#### GOAL:
From the items below, extract every line that contains the string "kern". Match case exactly.

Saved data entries
▬▬▬

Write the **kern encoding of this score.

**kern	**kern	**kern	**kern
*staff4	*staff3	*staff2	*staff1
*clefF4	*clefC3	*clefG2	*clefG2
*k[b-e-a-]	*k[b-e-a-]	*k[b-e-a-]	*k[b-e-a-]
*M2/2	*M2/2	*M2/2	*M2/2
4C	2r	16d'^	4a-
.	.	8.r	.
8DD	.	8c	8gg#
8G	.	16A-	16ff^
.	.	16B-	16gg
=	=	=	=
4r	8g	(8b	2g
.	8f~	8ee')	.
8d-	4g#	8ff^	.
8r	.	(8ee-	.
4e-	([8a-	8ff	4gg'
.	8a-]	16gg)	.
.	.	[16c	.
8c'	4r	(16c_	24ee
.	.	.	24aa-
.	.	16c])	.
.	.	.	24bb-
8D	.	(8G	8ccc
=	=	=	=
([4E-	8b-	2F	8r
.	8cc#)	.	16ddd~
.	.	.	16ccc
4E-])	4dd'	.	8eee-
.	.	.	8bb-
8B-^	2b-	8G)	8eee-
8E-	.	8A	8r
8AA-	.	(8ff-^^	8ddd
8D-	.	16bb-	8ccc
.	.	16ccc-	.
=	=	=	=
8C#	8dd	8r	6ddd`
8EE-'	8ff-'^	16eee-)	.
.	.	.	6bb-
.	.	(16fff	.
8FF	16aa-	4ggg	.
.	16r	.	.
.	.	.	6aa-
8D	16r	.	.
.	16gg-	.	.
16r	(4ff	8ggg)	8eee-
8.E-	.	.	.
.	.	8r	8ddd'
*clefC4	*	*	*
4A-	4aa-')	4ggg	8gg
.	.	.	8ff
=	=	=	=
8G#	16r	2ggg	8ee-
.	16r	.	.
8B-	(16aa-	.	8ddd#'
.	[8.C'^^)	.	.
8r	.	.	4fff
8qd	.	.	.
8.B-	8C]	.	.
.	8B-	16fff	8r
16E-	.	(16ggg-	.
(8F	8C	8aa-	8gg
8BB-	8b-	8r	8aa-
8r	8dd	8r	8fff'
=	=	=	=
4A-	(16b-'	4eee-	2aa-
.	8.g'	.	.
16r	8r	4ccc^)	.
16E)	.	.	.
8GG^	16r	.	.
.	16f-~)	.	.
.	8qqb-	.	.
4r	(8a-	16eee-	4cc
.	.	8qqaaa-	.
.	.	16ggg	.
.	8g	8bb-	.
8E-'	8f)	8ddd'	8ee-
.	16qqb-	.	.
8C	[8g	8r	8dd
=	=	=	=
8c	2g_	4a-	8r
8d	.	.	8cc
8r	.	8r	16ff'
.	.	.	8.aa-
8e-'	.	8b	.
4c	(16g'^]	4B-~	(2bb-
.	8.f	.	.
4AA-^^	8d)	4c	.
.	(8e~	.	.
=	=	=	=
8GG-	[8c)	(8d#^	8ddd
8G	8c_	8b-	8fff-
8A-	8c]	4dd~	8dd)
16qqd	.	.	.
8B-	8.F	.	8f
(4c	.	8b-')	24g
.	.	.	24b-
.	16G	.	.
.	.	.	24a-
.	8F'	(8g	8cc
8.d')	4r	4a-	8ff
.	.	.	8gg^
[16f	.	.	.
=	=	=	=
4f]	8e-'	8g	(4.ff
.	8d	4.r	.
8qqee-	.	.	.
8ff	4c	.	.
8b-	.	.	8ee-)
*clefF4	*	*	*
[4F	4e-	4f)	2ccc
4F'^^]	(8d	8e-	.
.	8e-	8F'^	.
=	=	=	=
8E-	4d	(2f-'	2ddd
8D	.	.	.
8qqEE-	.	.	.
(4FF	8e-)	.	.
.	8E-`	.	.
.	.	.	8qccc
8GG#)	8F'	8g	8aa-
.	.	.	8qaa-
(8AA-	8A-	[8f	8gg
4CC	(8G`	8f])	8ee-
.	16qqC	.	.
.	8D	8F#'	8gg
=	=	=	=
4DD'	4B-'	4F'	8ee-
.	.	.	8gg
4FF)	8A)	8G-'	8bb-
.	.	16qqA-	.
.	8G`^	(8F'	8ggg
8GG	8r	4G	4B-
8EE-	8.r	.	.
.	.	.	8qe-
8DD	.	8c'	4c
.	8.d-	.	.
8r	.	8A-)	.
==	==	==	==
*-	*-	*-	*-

▬▬▬

#### TASK SOLUTION:
Write the **kern encoding of this score.
**kern	**kern	**kern	**kern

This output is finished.